WORK REQUIRED:
Set down a true copy of the data, with all pictures left out.

- - - -

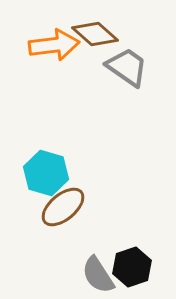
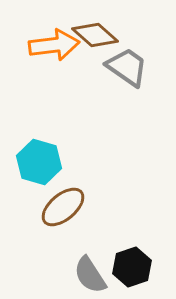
brown diamond: moved 1 px down
cyan hexagon: moved 7 px left, 11 px up
gray semicircle: moved 8 px left
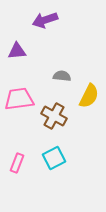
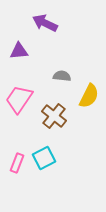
purple arrow: moved 3 px down; rotated 45 degrees clockwise
purple triangle: moved 2 px right
pink trapezoid: rotated 48 degrees counterclockwise
brown cross: rotated 10 degrees clockwise
cyan square: moved 10 px left
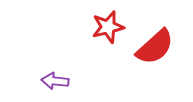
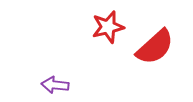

- - - -

RESPONSE FOR THIS EXERCISE:
brown diamond: moved 1 px down
cyan hexagon: moved 7 px left, 11 px up
gray semicircle: moved 8 px left
purple arrow: moved 3 px down; rotated 45 degrees clockwise
purple triangle: moved 2 px right
pink trapezoid: rotated 48 degrees counterclockwise
brown cross: rotated 10 degrees clockwise
cyan square: moved 10 px left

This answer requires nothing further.